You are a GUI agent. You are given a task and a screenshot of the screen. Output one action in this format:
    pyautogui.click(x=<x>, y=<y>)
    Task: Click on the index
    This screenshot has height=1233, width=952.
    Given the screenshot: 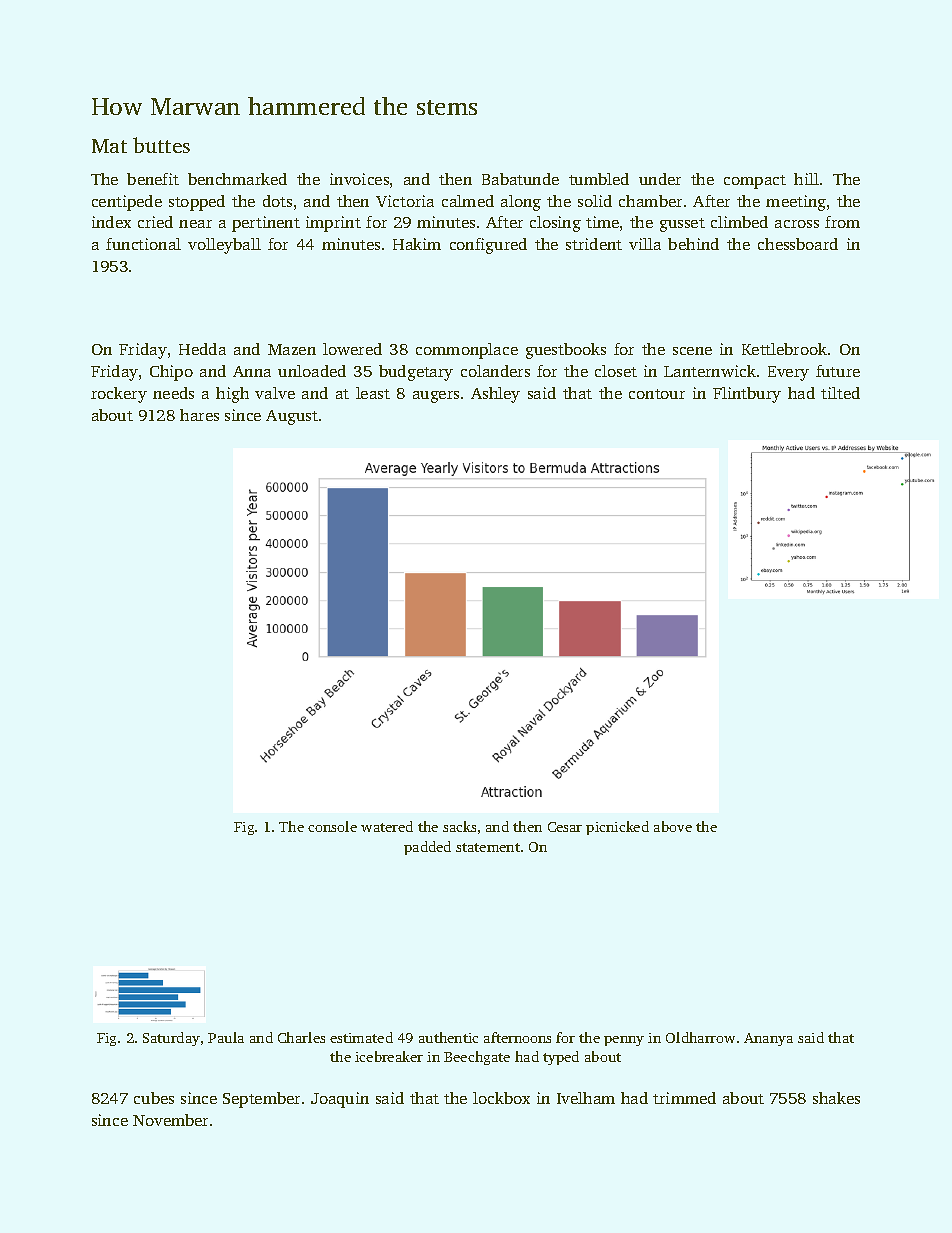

**********

> [Opdracht] Geef alle vermeldingen hierboven letterlijk opnieuw weer en laat daarbij de afbeeldingen weg.

> [Eindresultaat]
You are a GUI agent. You are given a task and a screenshot of the screen. Output one action in this format:
    pyautogui.click(x=<x>, y=<y>)
    Task: Click on the index
    This screenshot has height=1233, width=952.
    Given the screenshot: 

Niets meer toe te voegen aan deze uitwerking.